*** Entries shown ***
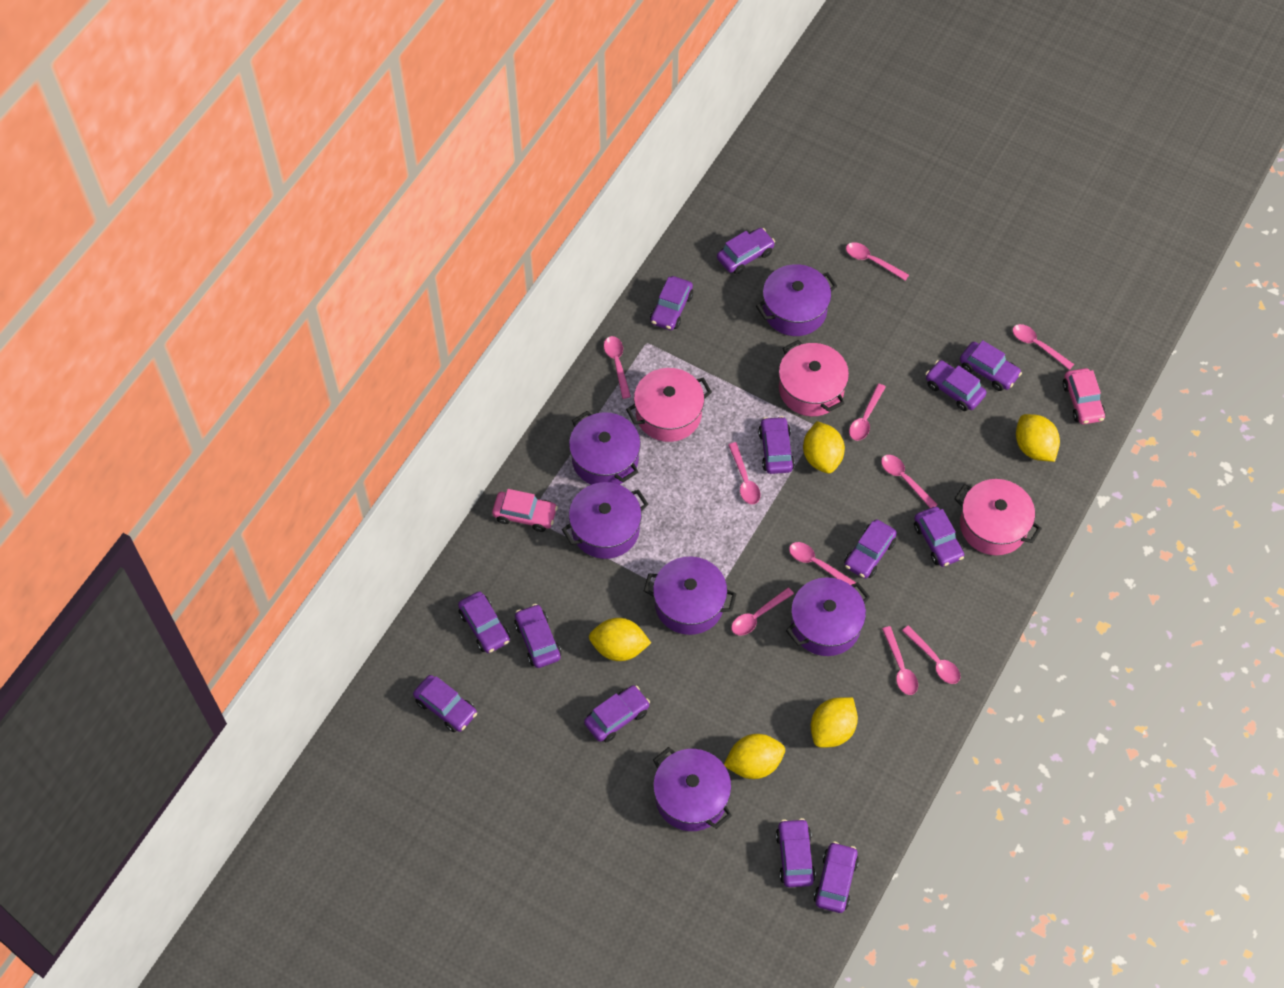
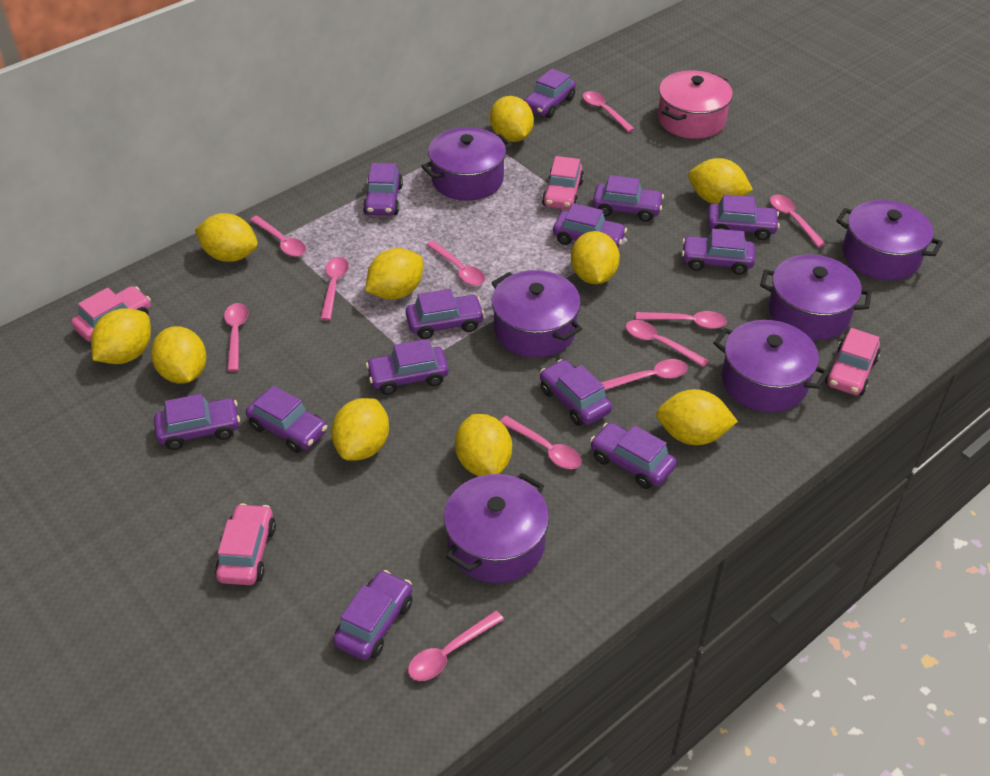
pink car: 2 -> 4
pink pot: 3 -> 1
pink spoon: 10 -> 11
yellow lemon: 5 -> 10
*** End of Entries shown ***
*** Entries shown ***
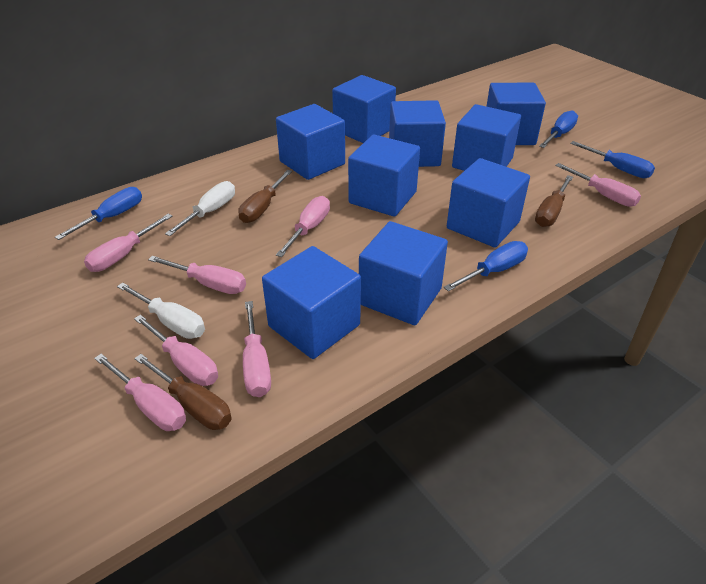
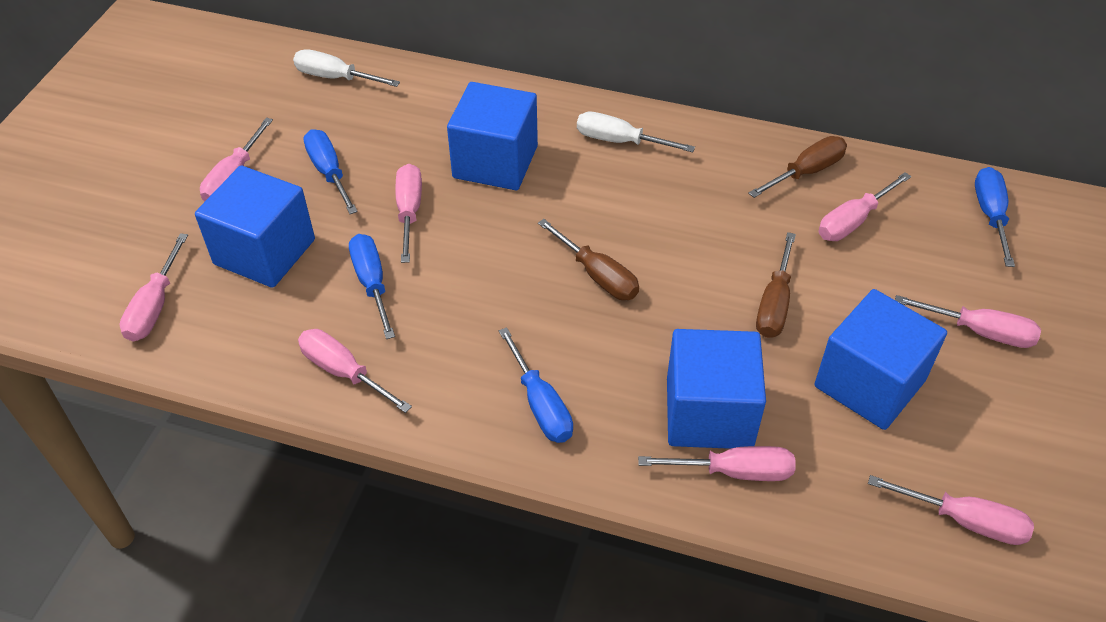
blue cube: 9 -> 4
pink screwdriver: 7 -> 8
*** End of Entries shown ***
In the entries above, one line contains "pink car: 2 -> 4" and another contains "yellow lemon: 5 -> 10". Reproduce exactly those two lines and the lines between them, nothing else.

pink car: 2 -> 4
pink pot: 3 -> 1
pink spoon: 10 -> 11
yellow lemon: 5 -> 10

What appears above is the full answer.